======== Raw data
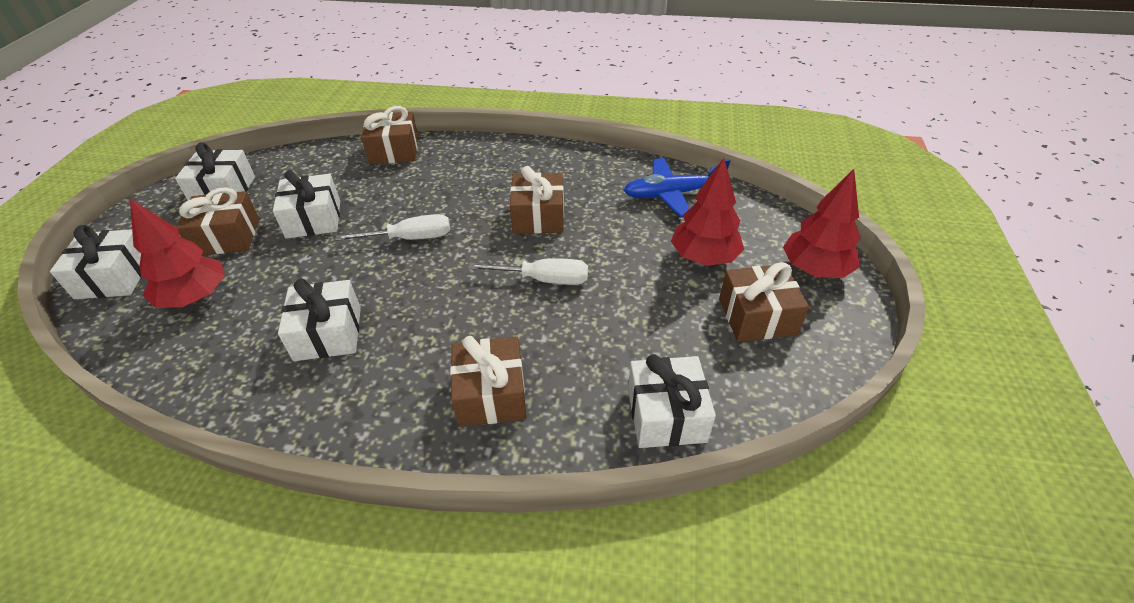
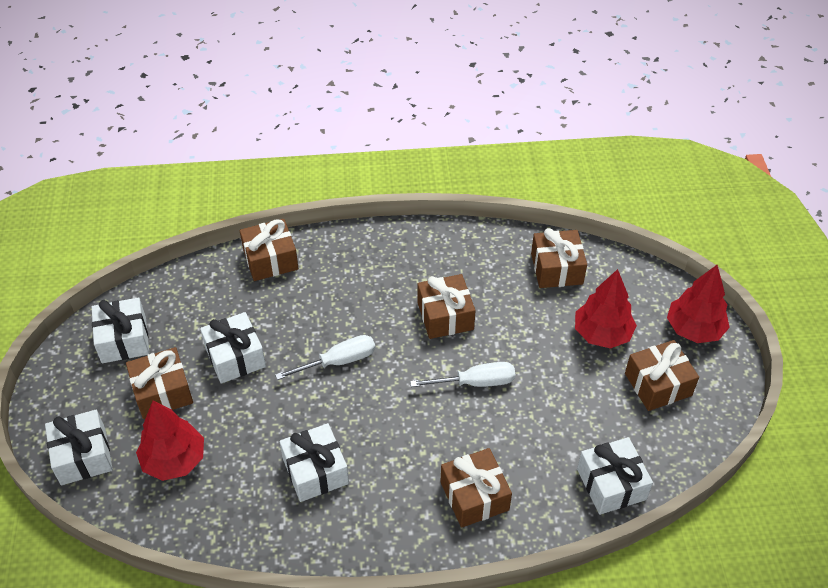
camera: 15 degrees left, 5 degrees up
(672, 194) = (556, 269): blue plane -> brown gift

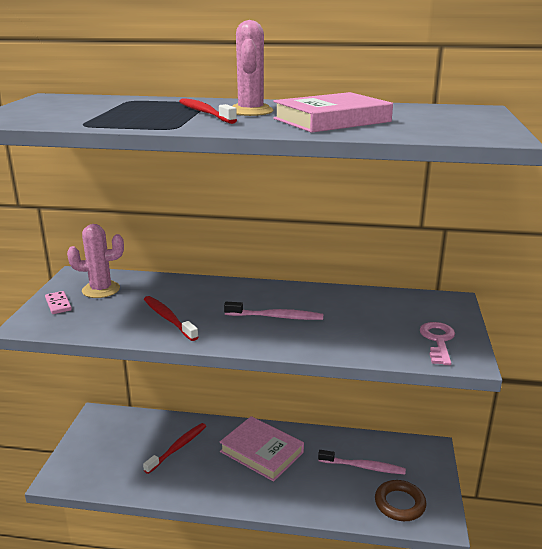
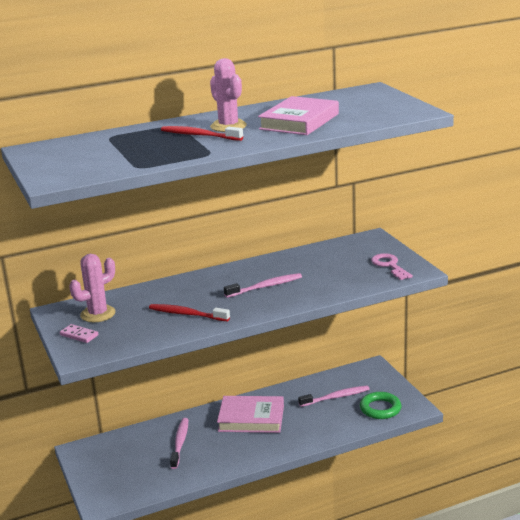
camera: 30 degrees left, 0 degrees up
(177, 447) = (180, 443): red toothbrush -> pink toothbrush
(399, 504) = (380, 408): brown ring -> green ring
================
• _Exercise_
Exclude the images and output the lines above exactly.

• _Answer to this problem_
camera: 15 degrees left, 5 degrees up
(672, 194) = (556, 269): blue plane -> brown gift

camera: 30 degrees left, 0 degrees up
(177, 447) = (180, 443): red toothbrush -> pink toothbrush
(399, 504) = (380, 408): brown ring -> green ring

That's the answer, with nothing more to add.